Aim> Return the lines of all the items below verbatim, leaving out the pictures.

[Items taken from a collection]
start
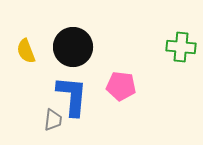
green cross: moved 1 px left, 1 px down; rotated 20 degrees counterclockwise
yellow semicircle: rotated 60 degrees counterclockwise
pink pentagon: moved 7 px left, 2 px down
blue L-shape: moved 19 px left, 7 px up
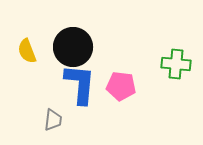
green cross: moved 5 px left, 17 px down
yellow semicircle: moved 1 px right
blue L-shape: moved 8 px right, 12 px up
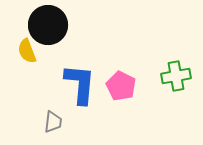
black circle: moved 25 px left, 22 px up
green cross: moved 12 px down; rotated 16 degrees counterclockwise
pink pentagon: rotated 20 degrees clockwise
gray trapezoid: moved 2 px down
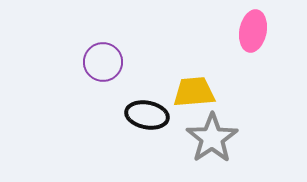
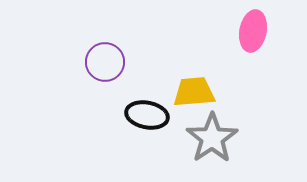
purple circle: moved 2 px right
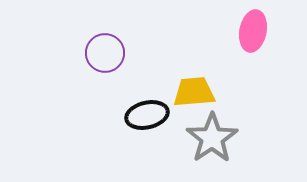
purple circle: moved 9 px up
black ellipse: rotated 24 degrees counterclockwise
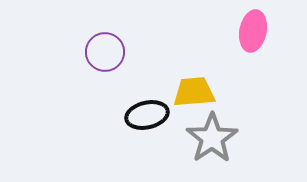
purple circle: moved 1 px up
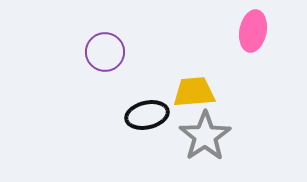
gray star: moved 7 px left, 2 px up
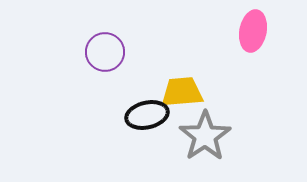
yellow trapezoid: moved 12 px left
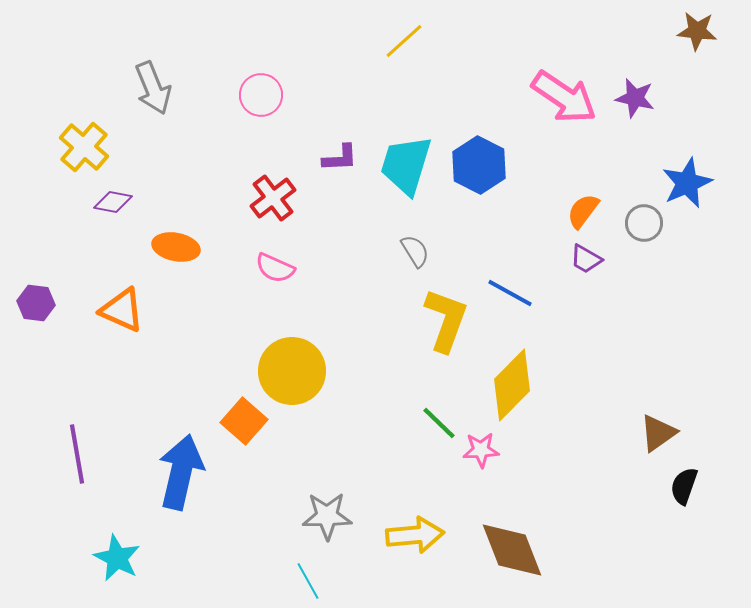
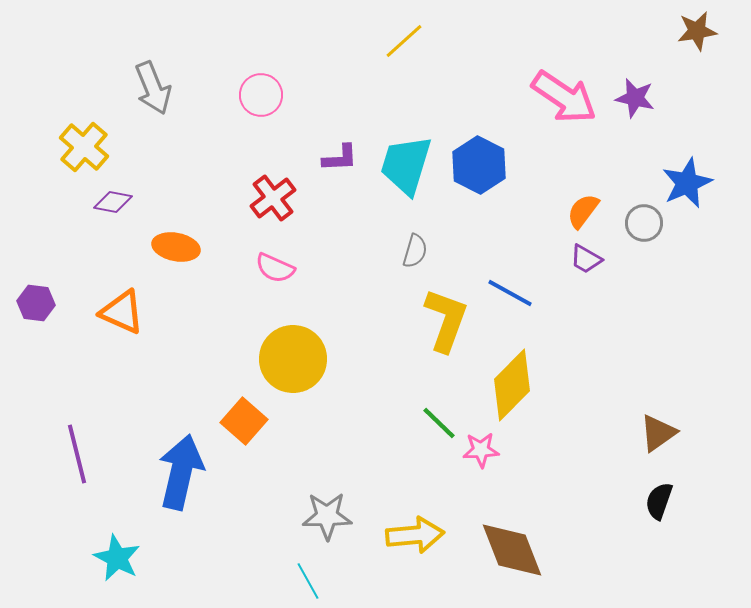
brown star: rotated 15 degrees counterclockwise
gray semicircle: rotated 48 degrees clockwise
orange triangle: moved 2 px down
yellow circle: moved 1 px right, 12 px up
purple line: rotated 4 degrees counterclockwise
black semicircle: moved 25 px left, 15 px down
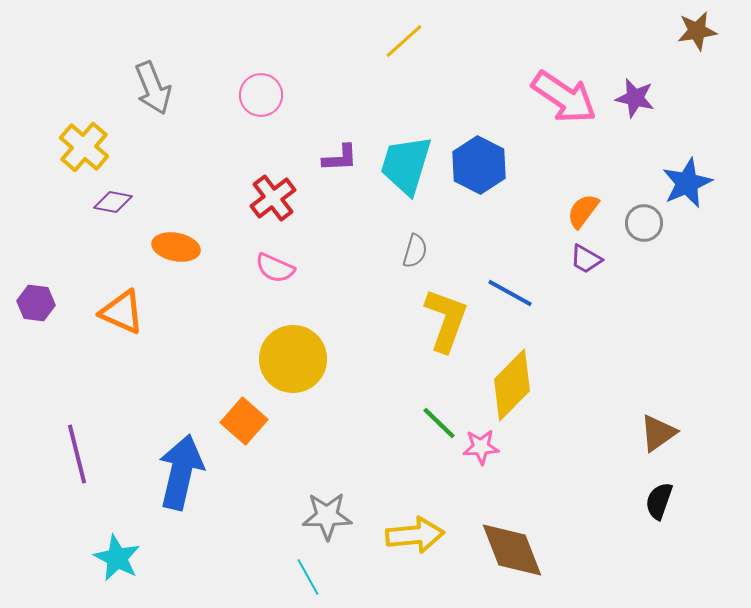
pink star: moved 3 px up
cyan line: moved 4 px up
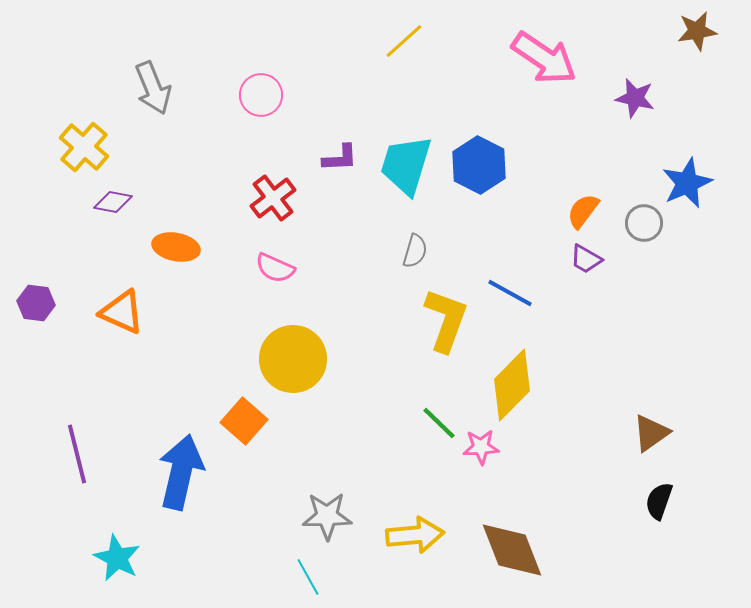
pink arrow: moved 20 px left, 39 px up
brown triangle: moved 7 px left
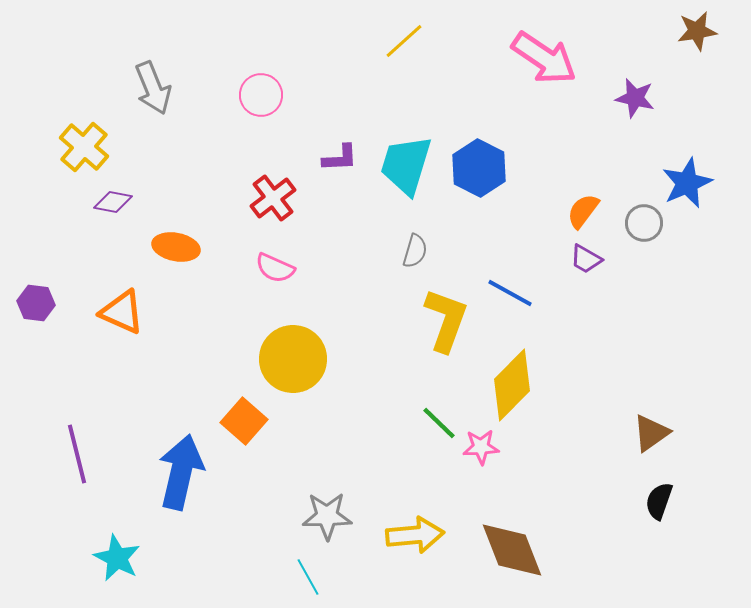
blue hexagon: moved 3 px down
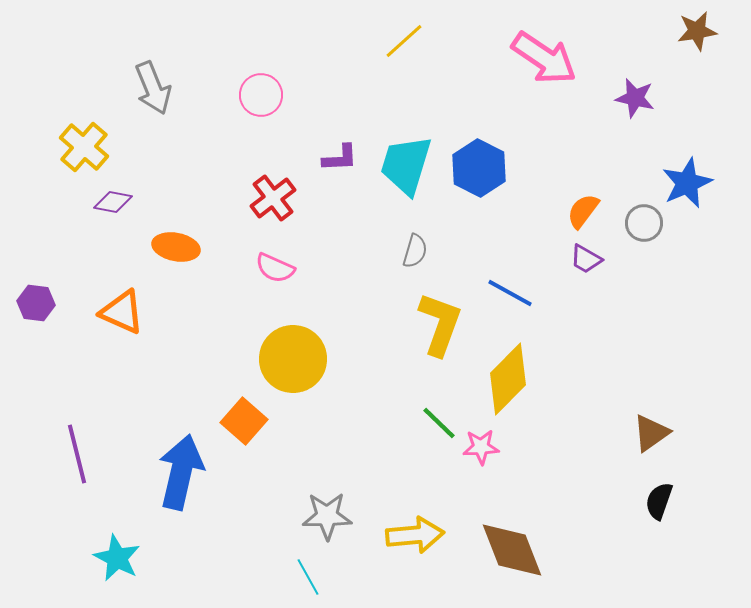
yellow L-shape: moved 6 px left, 4 px down
yellow diamond: moved 4 px left, 6 px up
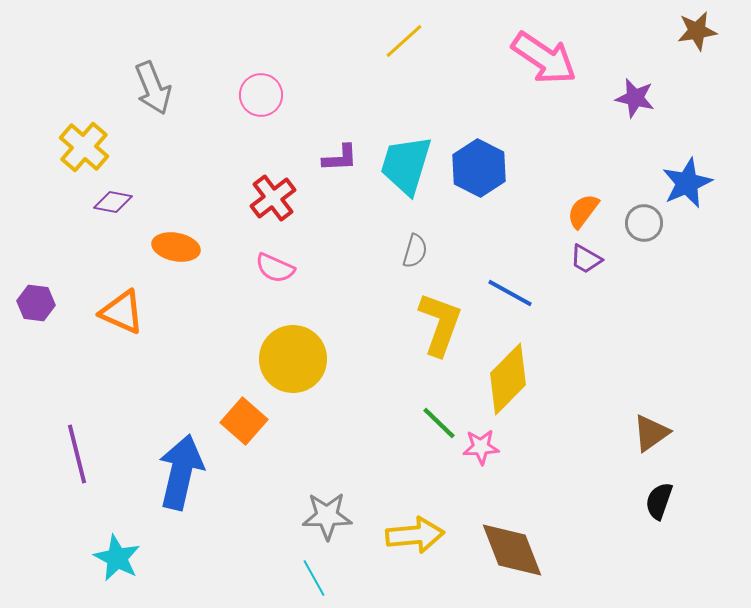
cyan line: moved 6 px right, 1 px down
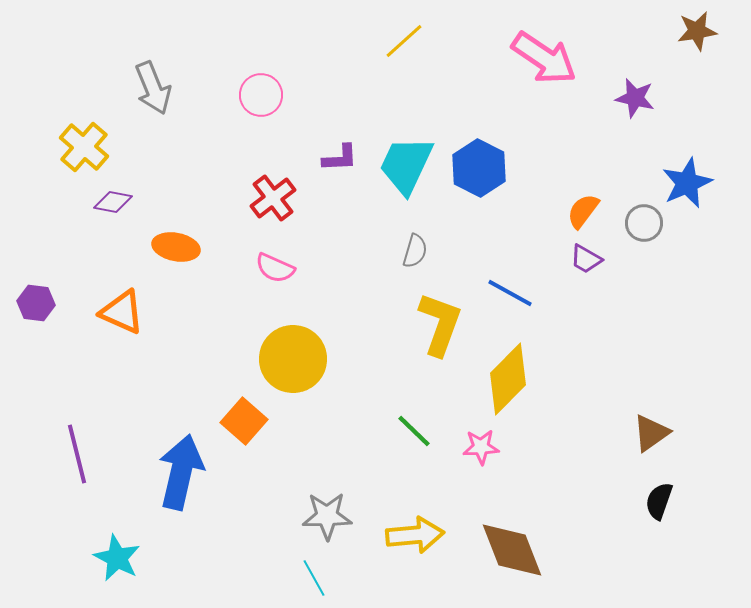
cyan trapezoid: rotated 8 degrees clockwise
green line: moved 25 px left, 8 px down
end
Complete answer>
green cross: moved 1 px left, 1 px down; rotated 20 degrees counterclockwise
yellow semicircle: rotated 60 degrees counterclockwise
pink pentagon: moved 7 px left, 2 px down
blue L-shape: moved 19 px left, 7 px up
green cross: moved 5 px left, 17 px down
yellow semicircle: moved 1 px right
blue L-shape: moved 8 px right, 12 px up
black circle: moved 25 px left, 22 px up
green cross: moved 12 px down; rotated 16 degrees counterclockwise
pink pentagon: rotated 20 degrees clockwise
gray trapezoid: moved 2 px down
purple circle: moved 2 px right
purple circle: moved 9 px up
black ellipse: rotated 24 degrees counterclockwise
purple circle: moved 1 px up
gray star: moved 7 px left, 2 px up
yellow trapezoid: moved 12 px left
brown star: rotated 15 degrees counterclockwise
gray semicircle: rotated 48 degrees clockwise
orange triangle: moved 2 px down
yellow circle: moved 1 px right, 12 px up
purple line: rotated 4 degrees counterclockwise
black semicircle: moved 25 px left, 15 px down
pink star: moved 3 px up
cyan line: moved 4 px up
pink arrow: moved 20 px left, 39 px up
brown triangle: moved 7 px left
blue hexagon: moved 3 px down
yellow L-shape: moved 6 px left, 4 px down
yellow diamond: moved 4 px left, 6 px up
cyan line: moved 6 px right, 1 px down
cyan trapezoid: rotated 8 degrees clockwise
green line: moved 25 px left, 8 px down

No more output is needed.